- **WHAT YOU HAVE TO DO**
Every entry must be repeated exactly. Exclude all pictures.

- **SUPPLIED DATA**
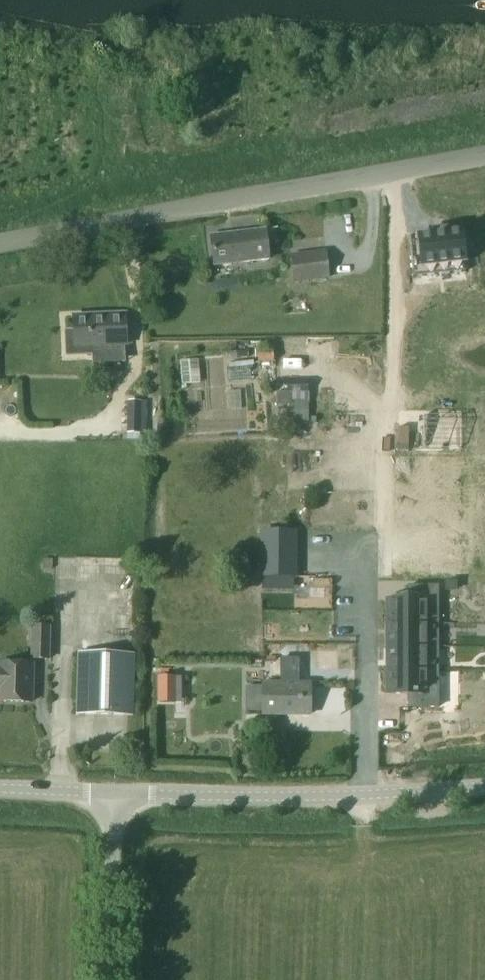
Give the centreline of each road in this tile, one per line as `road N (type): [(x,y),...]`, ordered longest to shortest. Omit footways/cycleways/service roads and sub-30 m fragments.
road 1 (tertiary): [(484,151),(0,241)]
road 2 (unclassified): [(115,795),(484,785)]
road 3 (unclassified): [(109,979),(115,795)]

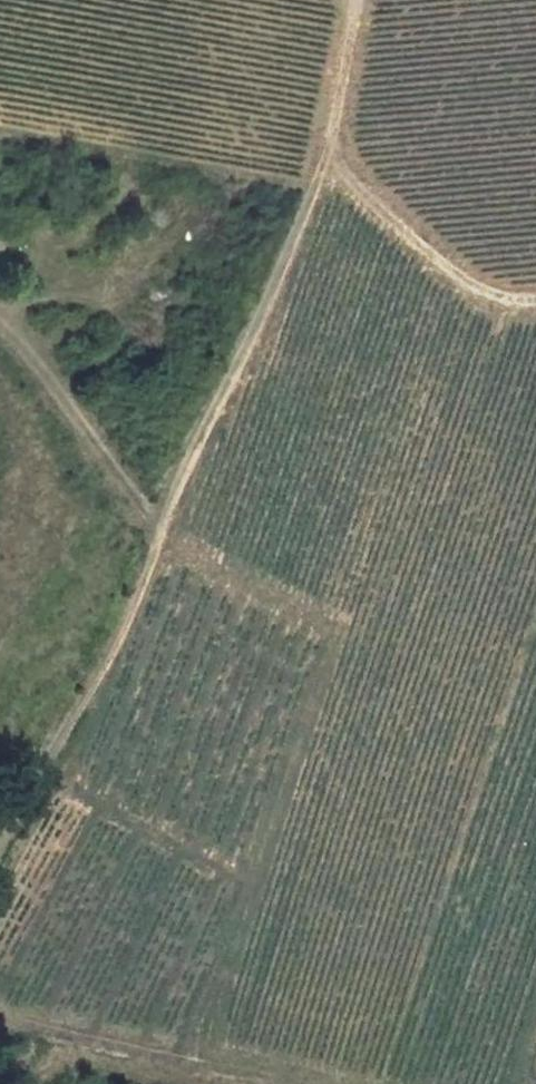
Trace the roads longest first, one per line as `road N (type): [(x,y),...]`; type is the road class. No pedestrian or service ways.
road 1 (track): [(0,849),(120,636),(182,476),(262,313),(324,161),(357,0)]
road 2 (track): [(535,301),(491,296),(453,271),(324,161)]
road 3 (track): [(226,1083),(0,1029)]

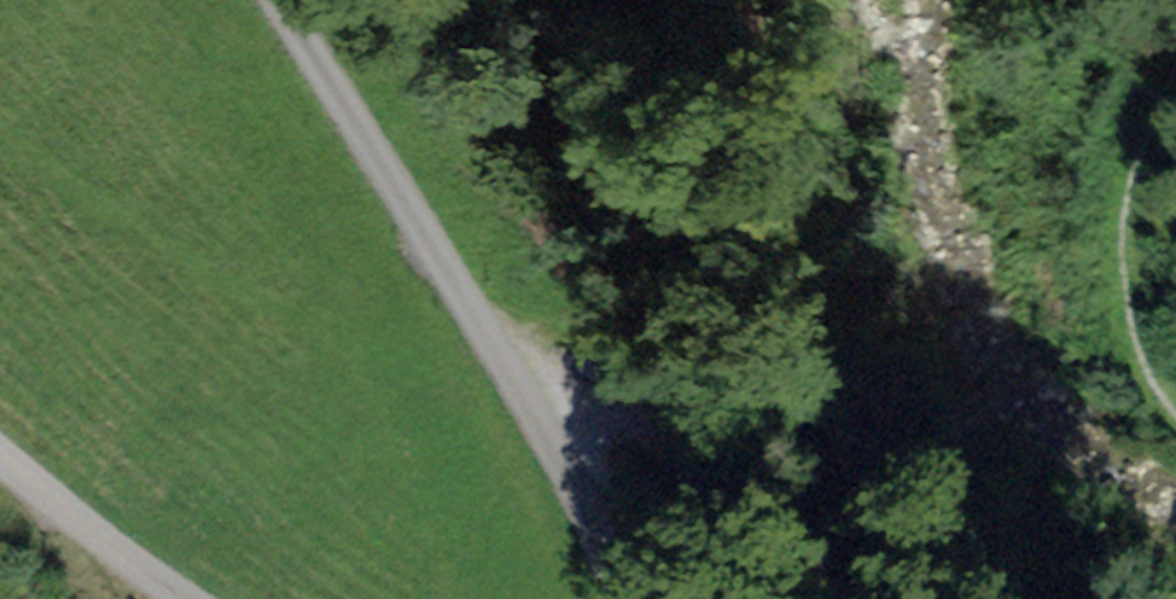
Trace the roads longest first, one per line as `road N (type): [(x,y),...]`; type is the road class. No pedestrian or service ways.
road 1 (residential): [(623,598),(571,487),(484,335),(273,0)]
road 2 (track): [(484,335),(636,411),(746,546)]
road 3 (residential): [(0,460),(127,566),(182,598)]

- **SOLUTION TO THE EXERCISE**
Give the centreline of each road in this tile, one per line as `road N (type): [(x,y),...]`, ordered longest to shortest. Omit footways/cycleways/service roads and sub-30 m fragments.
road 1 (tertiary): [(484,151),(0,241)]
road 2 (unclassified): [(115,795),(484,785)]
road 3 (unclassified): [(109,979),(115,795)]

Trace the roads longest first, one per line as `road N (type): [(x,y),...]`; type is the road class. No pedestrian or service ways.
road 1 (track): [(0,849),(120,636),(182,476),(262,313),(324,161),(357,0)]
road 2 (track): [(535,301),(491,296),(453,271),(324,161)]
road 3 (track): [(226,1083),(0,1029)]

Trace the roads longest first, one per line as `road N (type): [(x,y),...]`; type is the road class. No pedestrian or service ways.
road 1 (residential): [(623,598),(571,487),(484,335),(273,0)]
road 2 (track): [(484,335),(636,411),(746,546)]
road 3 (residential): [(0,460),(127,566),(182,598)]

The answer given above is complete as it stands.